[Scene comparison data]
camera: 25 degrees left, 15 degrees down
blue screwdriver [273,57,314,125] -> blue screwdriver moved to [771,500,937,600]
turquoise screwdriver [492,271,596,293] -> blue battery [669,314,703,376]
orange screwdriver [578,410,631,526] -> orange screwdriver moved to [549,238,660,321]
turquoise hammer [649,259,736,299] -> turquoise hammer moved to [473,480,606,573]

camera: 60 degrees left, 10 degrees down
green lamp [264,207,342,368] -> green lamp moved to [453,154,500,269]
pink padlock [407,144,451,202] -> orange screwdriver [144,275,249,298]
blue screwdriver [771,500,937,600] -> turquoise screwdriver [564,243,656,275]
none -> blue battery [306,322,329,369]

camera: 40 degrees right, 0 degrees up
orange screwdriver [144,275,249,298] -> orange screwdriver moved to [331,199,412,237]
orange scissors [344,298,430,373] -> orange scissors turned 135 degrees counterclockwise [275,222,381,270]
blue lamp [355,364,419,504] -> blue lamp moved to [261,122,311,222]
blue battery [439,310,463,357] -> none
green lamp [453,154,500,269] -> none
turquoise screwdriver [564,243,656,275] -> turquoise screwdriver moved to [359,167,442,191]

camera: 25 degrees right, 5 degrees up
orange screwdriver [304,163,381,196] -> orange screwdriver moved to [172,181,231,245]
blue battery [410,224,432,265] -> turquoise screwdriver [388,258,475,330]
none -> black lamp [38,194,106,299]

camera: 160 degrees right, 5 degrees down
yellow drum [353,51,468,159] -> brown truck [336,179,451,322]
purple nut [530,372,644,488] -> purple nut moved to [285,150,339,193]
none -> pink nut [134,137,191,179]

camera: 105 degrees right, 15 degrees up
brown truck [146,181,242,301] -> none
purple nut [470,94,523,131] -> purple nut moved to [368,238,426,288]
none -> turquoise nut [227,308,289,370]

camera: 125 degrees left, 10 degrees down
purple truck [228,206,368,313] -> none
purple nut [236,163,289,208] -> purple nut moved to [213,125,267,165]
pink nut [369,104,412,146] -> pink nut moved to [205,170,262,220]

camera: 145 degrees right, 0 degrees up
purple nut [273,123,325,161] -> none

**Requirement**
Every record above needs to be copied exactly.

**Exercise solution**
camera: 25 degrees left, 15 degrees down
blue screwdriver [273,57,314,125] -> blue screwdriver moved to [771,500,937,600]
turquoise screwdriver [492,271,596,293] -> blue battery [669,314,703,376]
orange screwdriver [578,410,631,526] -> orange screwdriver moved to [549,238,660,321]
turquoise hammer [649,259,736,299] -> turquoise hammer moved to [473,480,606,573]

camera: 60 degrees left, 10 degrees down
green lamp [264,207,342,368] -> green lamp moved to [453,154,500,269]
pink padlock [407,144,451,202] -> orange screwdriver [144,275,249,298]
blue screwdriver [771,500,937,600] -> turquoise screwdriver [564,243,656,275]
none -> blue battery [306,322,329,369]

camera: 40 degrees right, 0 degrees up
orange screwdriver [144,275,249,298] -> orange screwdriver moved to [331,199,412,237]
orange scissors [344,298,430,373] -> orange scissors turned 135 degrees counterclockwise [275,222,381,270]
blue lamp [355,364,419,504] -> blue lamp moved to [261,122,311,222]
blue battery [439,310,463,357] -> none
green lamp [453,154,500,269] -> none
turquoise screwdriver [564,243,656,275] -> turquoise screwdriver moved to [359,167,442,191]

camera: 25 degrees right, 5 degrees up
orange screwdriver [304,163,381,196] -> orange screwdriver moved to [172,181,231,245]
blue battery [410,224,432,265] -> turquoise screwdriver [388,258,475,330]
none -> black lamp [38,194,106,299]

camera: 160 degrees right, 5 degrees down
yellow drum [353,51,468,159] -> brown truck [336,179,451,322]
purple nut [530,372,644,488] -> purple nut moved to [285,150,339,193]
none -> pink nut [134,137,191,179]

camera: 105 degrees right, 15 degrees up
brown truck [146,181,242,301] -> none
purple nut [470,94,523,131] -> purple nut moved to [368,238,426,288]
none -> turquoise nut [227,308,289,370]

camera: 125 degrees left, 10 degrees down
purple truck [228,206,368,313] -> none
purple nut [236,163,289,208] -> purple nut moved to [213,125,267,165]
pink nut [369,104,412,146] -> pink nut moved to [205,170,262,220]

camera: 145 degrees right, 0 degrees up
purple nut [273,123,325,161] -> none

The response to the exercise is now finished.